=== The data ===

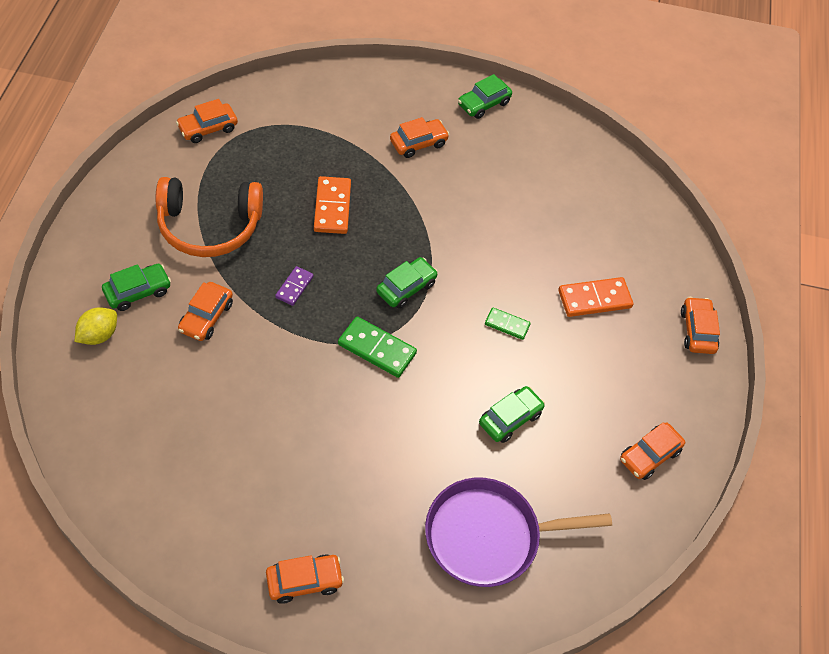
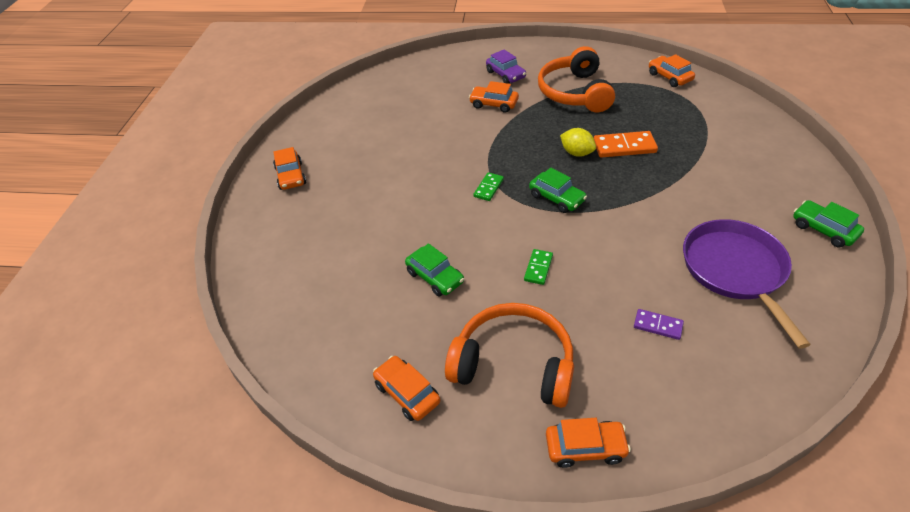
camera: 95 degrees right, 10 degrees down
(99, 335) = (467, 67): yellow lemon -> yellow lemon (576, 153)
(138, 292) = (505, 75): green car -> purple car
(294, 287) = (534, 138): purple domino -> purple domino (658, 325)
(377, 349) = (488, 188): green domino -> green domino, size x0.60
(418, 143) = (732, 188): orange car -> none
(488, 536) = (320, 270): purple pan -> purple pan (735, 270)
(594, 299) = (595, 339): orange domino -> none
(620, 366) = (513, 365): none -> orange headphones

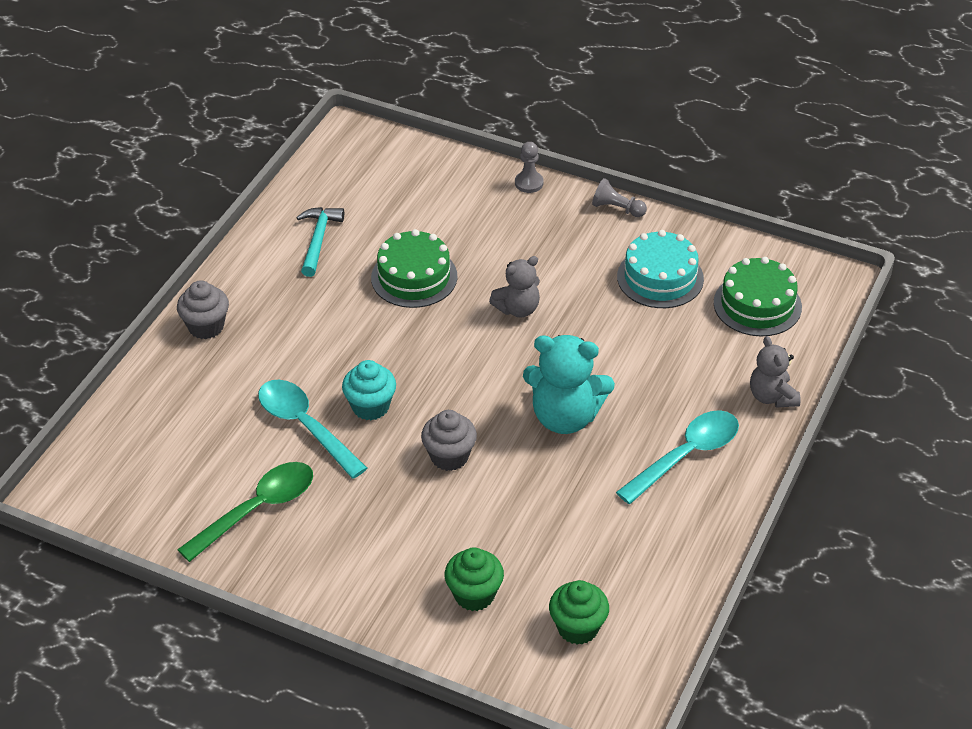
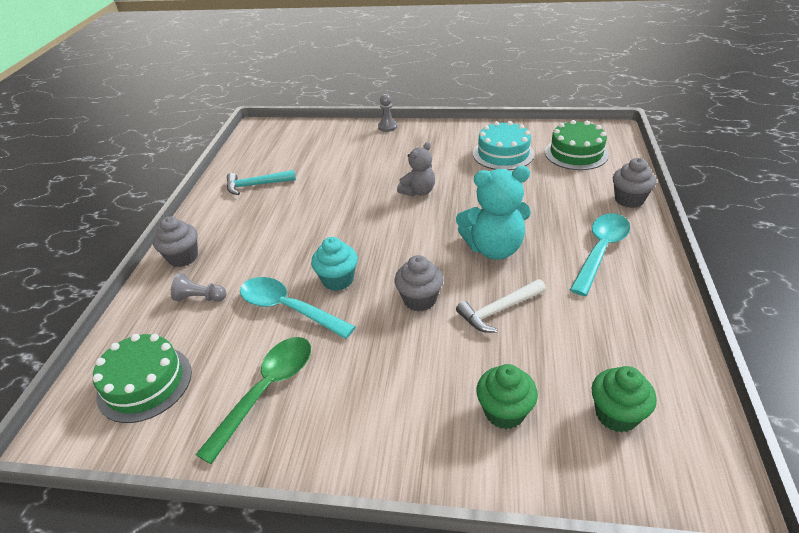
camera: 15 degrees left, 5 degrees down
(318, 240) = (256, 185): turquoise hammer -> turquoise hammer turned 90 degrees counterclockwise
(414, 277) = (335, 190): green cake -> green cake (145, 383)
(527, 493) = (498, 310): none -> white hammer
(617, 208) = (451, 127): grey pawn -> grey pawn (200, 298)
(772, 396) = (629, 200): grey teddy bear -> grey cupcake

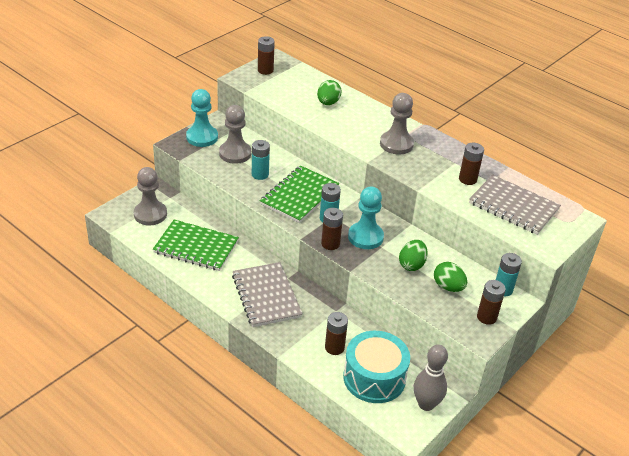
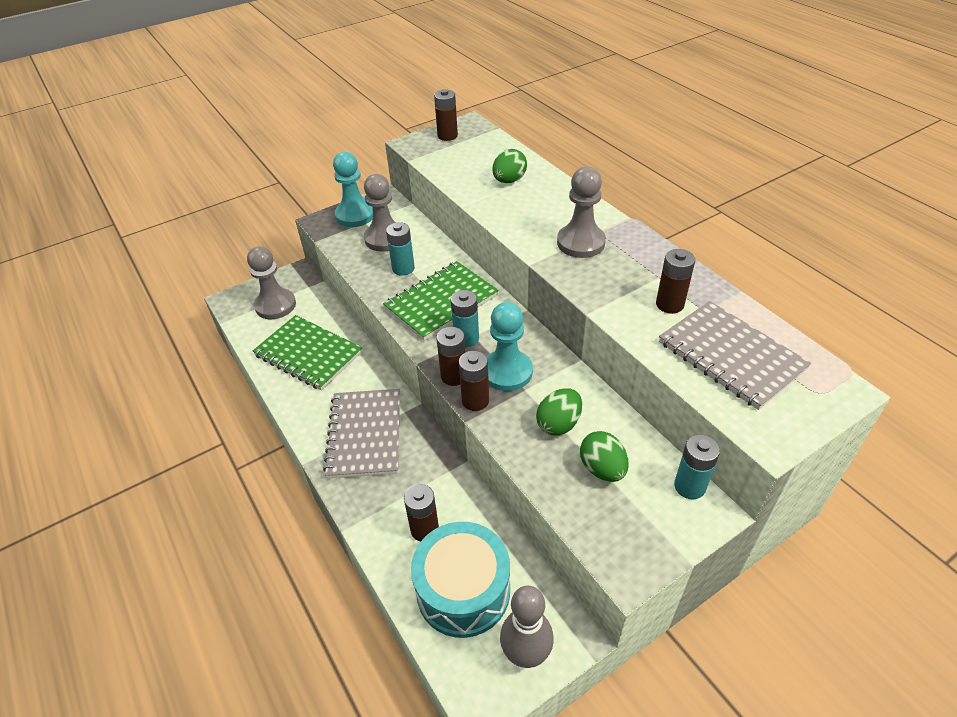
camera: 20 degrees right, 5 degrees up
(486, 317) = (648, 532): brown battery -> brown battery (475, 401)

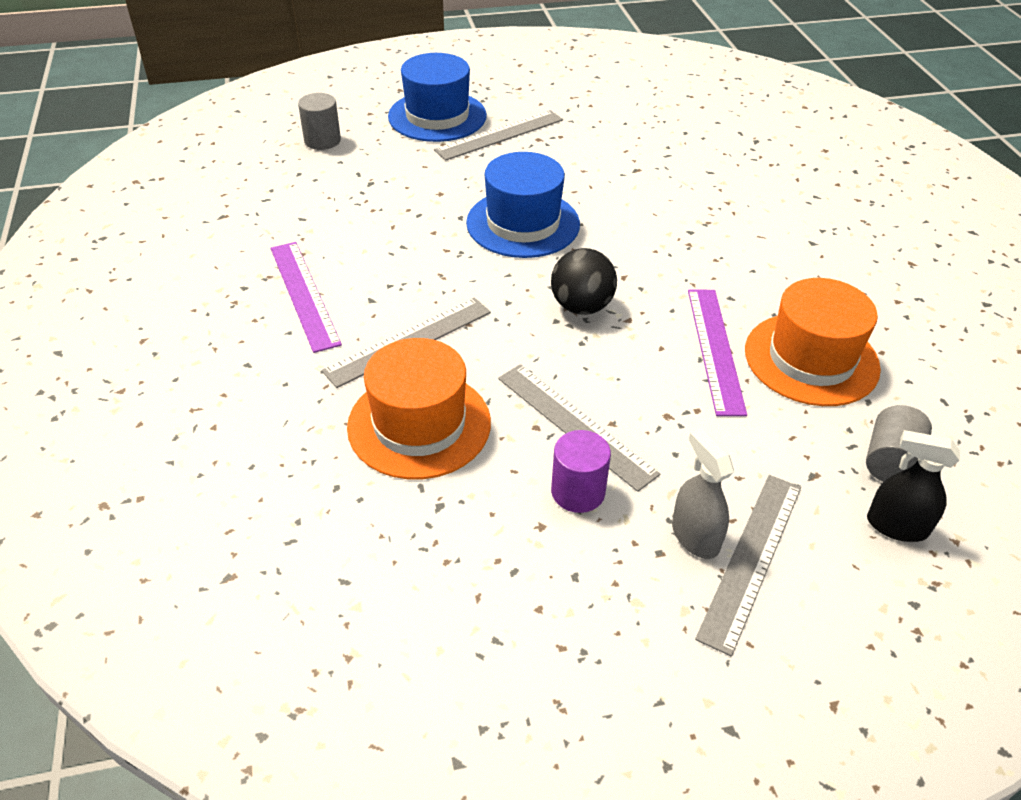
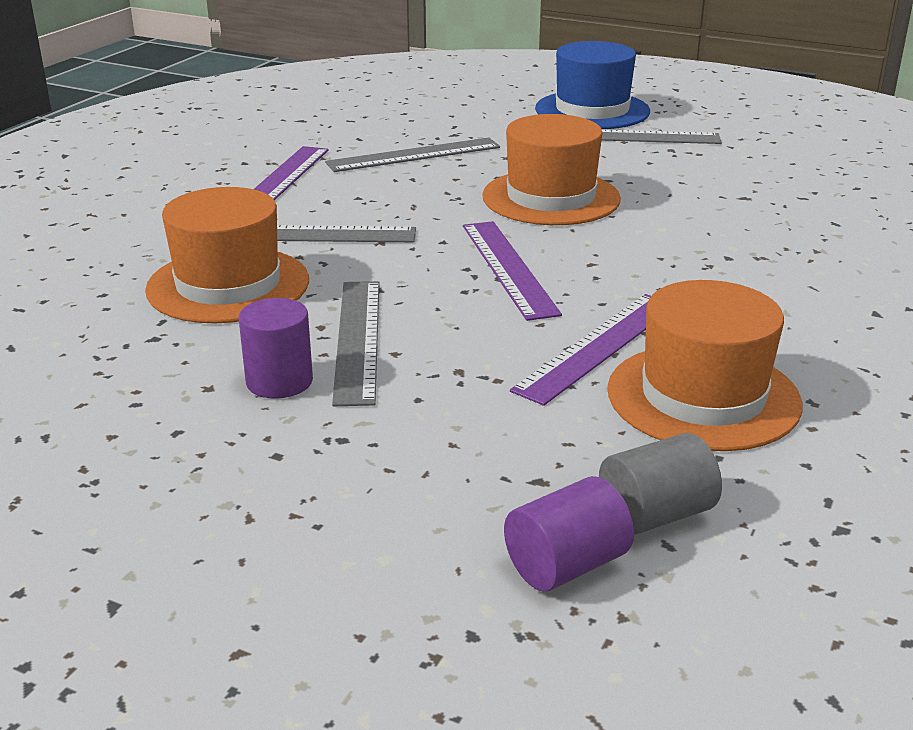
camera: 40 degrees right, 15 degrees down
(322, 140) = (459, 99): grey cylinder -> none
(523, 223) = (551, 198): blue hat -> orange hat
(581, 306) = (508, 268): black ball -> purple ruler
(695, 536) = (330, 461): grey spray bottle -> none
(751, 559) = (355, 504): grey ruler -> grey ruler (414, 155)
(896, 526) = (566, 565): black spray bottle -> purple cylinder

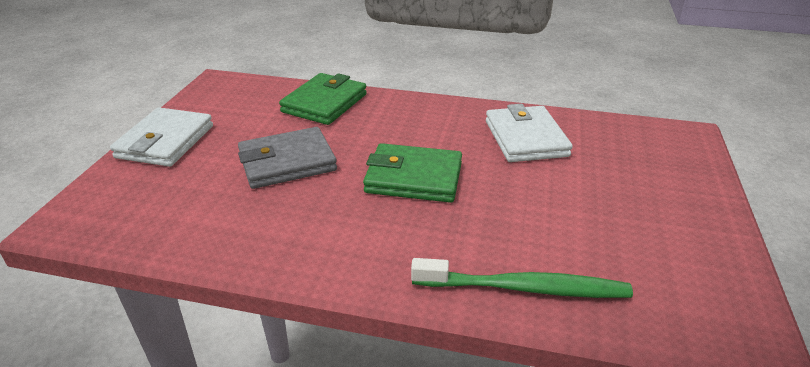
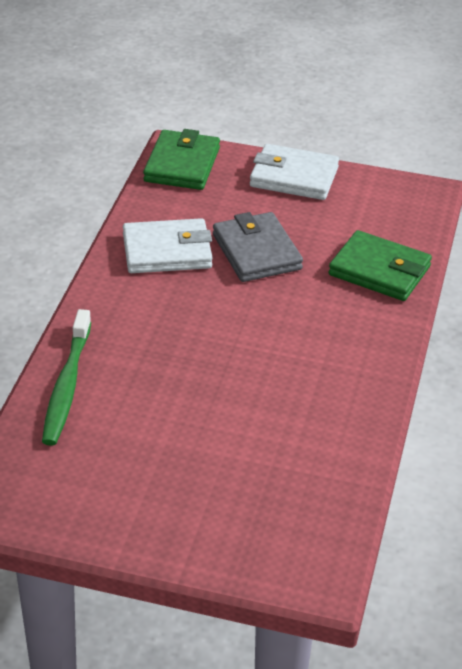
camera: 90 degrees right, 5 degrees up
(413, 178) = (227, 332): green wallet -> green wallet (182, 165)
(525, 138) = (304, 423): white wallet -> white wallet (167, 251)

===

### How to complete this task
Copy only this from above: the line containing "camera: 20 degrees right, 5 degrees up", the line containing "(523, 223) = (551, 198): blue", and all lines between, printed exactly. Leave out the pictures.

### Output below
camera: 20 degrees right, 5 degrees up
(486, 317) = (648, 532): brown battery -> brown battery (475, 401)

camera: 40 degrees right, 15 degrees down
(322, 140) = (459, 99): grey cylinder -> none
(523, 223) = (551, 198): blue hat -> orange hat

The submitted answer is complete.